[Data items]

----------

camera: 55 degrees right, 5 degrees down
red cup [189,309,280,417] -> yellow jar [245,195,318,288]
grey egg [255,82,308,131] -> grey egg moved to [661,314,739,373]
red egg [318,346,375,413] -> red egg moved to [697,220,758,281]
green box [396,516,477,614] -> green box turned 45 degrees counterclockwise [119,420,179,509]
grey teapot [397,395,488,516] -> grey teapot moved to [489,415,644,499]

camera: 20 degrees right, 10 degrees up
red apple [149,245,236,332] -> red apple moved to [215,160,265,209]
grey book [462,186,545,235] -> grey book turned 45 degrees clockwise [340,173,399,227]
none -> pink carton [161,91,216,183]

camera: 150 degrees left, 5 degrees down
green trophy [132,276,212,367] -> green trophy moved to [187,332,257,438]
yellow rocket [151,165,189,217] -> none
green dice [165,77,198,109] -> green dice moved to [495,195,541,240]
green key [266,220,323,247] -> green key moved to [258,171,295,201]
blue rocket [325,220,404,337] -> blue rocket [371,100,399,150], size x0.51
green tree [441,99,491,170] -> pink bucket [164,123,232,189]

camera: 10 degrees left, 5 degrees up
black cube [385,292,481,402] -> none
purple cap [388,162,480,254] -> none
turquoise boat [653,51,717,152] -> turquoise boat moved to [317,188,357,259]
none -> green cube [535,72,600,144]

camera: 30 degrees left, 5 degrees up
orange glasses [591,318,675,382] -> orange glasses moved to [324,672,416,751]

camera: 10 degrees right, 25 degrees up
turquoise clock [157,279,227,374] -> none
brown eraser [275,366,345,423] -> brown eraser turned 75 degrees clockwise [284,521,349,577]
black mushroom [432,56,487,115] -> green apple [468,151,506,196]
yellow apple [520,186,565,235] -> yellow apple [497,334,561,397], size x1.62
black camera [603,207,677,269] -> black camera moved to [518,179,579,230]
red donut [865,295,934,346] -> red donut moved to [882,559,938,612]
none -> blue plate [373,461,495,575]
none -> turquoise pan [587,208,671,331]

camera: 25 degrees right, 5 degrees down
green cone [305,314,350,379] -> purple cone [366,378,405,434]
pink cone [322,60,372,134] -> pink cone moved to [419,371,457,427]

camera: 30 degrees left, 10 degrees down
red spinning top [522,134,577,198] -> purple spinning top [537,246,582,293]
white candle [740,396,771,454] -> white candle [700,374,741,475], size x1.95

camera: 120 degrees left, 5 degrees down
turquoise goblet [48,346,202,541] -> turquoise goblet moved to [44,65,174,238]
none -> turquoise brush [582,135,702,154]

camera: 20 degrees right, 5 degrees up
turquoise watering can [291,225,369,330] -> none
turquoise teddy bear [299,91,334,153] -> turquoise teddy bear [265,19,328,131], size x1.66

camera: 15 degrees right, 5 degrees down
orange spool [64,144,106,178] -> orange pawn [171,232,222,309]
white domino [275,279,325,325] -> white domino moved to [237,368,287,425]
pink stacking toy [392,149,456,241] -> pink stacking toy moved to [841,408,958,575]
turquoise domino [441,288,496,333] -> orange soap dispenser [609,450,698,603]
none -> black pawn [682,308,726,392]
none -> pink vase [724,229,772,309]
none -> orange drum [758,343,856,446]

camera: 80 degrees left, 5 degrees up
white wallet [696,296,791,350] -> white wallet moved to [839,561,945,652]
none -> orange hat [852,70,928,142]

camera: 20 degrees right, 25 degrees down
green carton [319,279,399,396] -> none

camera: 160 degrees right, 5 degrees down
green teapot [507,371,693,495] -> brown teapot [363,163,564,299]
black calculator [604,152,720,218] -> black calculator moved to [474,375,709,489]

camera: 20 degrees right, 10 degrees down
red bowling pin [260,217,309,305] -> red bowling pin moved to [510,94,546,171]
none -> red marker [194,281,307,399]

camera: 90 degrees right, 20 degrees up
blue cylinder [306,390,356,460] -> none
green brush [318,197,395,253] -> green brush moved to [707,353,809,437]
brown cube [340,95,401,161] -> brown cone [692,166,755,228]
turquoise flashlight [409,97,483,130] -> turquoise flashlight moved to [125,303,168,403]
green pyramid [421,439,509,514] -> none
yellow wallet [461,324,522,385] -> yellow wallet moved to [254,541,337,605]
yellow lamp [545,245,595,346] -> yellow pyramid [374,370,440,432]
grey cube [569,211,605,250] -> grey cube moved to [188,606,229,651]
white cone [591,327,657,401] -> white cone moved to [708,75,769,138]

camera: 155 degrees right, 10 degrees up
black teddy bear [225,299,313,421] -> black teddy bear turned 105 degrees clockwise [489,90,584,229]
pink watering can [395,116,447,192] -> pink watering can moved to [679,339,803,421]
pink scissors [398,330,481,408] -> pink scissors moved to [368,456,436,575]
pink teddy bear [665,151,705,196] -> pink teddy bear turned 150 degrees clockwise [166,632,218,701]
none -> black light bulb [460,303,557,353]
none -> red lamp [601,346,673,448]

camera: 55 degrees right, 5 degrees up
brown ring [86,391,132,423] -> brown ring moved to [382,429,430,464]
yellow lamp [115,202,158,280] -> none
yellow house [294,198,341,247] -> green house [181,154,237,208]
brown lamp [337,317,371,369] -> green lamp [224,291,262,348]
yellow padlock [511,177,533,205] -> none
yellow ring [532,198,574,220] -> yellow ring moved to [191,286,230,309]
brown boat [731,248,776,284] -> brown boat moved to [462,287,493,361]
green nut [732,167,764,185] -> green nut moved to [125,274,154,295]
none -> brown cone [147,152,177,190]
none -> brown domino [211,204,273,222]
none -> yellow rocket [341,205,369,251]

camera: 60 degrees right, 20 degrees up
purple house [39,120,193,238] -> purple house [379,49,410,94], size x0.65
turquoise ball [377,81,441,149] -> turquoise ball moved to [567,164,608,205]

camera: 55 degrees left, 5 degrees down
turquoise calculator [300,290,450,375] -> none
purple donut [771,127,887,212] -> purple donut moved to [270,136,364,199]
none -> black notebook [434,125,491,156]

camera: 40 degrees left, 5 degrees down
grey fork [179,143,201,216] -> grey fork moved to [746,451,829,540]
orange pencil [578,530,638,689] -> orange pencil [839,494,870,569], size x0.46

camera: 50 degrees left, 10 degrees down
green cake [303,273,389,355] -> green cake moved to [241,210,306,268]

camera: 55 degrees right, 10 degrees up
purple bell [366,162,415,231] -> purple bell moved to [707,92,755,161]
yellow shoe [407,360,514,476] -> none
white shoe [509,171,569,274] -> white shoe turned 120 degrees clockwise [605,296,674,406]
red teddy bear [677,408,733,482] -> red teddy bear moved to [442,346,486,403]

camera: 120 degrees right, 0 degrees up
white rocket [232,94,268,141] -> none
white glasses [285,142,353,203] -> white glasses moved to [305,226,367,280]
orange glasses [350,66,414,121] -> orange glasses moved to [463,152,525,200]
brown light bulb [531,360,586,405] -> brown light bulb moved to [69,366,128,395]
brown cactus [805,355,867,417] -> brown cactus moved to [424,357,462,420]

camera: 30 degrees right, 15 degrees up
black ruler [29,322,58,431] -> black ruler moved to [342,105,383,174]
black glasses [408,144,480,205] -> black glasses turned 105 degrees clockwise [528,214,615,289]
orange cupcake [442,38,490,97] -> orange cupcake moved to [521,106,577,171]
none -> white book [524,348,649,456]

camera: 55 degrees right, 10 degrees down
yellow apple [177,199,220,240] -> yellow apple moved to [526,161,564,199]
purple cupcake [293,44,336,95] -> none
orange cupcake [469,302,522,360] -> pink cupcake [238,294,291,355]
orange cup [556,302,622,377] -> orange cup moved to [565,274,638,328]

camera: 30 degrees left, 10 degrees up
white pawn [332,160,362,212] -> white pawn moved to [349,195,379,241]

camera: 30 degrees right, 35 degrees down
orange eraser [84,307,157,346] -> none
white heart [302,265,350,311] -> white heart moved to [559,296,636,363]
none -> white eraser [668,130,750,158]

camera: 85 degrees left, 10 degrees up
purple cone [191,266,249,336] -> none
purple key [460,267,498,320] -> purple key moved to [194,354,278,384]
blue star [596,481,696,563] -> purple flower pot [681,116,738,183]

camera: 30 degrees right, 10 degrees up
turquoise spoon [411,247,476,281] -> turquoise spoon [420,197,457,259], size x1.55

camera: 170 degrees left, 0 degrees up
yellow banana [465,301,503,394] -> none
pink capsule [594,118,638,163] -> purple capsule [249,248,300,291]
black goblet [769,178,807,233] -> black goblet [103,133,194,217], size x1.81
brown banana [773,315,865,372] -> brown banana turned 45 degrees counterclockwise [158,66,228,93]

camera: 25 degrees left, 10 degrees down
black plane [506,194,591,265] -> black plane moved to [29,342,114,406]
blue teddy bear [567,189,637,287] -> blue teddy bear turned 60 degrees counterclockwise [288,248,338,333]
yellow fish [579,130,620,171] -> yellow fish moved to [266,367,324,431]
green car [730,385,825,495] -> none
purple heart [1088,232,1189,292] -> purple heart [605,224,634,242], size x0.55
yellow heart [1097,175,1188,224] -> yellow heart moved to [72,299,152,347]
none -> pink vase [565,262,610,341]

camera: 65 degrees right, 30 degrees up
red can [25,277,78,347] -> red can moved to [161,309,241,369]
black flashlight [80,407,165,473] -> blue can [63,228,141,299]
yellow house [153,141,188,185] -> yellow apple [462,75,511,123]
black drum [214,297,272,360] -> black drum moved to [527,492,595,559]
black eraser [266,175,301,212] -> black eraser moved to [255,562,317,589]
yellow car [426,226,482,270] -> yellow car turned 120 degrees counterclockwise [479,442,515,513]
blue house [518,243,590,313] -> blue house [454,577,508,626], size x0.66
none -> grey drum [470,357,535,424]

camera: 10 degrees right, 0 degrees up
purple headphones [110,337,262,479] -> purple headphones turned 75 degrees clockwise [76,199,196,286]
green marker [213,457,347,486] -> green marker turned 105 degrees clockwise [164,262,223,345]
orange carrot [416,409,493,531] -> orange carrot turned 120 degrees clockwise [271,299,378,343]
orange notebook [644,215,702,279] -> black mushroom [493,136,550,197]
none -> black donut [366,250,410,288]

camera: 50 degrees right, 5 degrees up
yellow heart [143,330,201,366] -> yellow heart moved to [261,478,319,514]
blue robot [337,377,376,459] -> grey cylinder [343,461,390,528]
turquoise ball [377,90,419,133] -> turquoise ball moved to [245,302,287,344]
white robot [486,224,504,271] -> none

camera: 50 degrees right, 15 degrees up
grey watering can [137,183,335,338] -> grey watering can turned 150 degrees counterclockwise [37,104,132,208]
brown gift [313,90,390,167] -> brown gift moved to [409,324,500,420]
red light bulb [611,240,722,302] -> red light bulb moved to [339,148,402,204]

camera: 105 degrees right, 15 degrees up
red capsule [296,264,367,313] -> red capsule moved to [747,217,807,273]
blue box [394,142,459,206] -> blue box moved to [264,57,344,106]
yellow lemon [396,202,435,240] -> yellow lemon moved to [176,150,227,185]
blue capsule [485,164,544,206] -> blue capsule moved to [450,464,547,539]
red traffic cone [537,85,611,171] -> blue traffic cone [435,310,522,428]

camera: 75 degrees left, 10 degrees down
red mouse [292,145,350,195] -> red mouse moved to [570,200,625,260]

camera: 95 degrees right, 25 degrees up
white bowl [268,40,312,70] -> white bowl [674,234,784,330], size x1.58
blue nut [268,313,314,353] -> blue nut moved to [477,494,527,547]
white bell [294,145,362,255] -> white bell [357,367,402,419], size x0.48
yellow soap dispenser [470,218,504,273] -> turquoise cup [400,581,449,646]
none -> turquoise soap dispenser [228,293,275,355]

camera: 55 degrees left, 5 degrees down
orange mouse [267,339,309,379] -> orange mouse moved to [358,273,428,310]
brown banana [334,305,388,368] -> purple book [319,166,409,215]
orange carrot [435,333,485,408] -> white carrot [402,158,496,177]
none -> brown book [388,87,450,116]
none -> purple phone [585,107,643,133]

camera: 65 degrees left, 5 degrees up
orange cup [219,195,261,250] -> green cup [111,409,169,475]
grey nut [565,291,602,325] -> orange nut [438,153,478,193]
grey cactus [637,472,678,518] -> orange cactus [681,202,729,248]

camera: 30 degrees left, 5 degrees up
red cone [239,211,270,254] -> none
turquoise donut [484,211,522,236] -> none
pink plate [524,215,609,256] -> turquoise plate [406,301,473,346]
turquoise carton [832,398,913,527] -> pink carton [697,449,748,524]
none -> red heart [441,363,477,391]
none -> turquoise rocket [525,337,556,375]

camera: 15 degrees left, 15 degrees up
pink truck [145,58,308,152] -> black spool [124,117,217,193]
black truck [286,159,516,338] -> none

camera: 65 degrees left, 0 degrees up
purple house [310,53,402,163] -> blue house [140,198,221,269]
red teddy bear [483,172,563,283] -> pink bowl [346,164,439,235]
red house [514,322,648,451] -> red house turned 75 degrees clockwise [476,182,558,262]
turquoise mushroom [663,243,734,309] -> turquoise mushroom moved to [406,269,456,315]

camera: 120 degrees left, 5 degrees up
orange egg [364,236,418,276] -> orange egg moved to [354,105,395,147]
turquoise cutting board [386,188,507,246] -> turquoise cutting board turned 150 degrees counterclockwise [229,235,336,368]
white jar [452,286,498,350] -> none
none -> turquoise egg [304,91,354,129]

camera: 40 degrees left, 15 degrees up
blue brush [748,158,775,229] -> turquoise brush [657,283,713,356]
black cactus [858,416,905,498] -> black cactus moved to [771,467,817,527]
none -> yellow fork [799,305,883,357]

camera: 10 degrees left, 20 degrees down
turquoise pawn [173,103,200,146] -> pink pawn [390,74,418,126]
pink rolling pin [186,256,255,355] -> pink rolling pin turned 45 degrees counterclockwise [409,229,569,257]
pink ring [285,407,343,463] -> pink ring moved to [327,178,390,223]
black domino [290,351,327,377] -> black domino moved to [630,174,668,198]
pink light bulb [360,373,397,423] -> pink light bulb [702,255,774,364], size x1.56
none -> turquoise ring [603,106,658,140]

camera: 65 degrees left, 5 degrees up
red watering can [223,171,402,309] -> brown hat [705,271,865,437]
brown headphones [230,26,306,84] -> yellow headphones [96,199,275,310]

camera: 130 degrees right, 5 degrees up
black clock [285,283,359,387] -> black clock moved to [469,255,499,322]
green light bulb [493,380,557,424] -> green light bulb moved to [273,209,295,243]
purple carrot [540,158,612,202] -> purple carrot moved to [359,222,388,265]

----------

◆ DIRECTIONS ◆
Reproduce, word for word and in full, only the lines above that start at the line with "white wallet [696,296,791,350]" and run through the line with "turquoise flashlight [409,97,483,130]", both ends included.

◆ SOLUTION TO THIS PROBLEM ◆
white wallet [696,296,791,350] -> white wallet moved to [839,561,945,652]
none -> orange hat [852,70,928,142]

camera: 20 degrees right, 25 degrees down
green carton [319,279,399,396] -> none

camera: 160 degrees right, 5 degrees down
green teapot [507,371,693,495] -> brown teapot [363,163,564,299]
black calculator [604,152,720,218] -> black calculator moved to [474,375,709,489]

camera: 20 degrees right, 10 degrees down
red bowling pin [260,217,309,305] -> red bowling pin moved to [510,94,546,171]
none -> red marker [194,281,307,399]

camera: 90 degrees right, 20 degrees up
blue cylinder [306,390,356,460] -> none
green brush [318,197,395,253] -> green brush moved to [707,353,809,437]
brown cube [340,95,401,161] -> brown cone [692,166,755,228]
turquoise flashlight [409,97,483,130] -> turquoise flashlight moved to [125,303,168,403]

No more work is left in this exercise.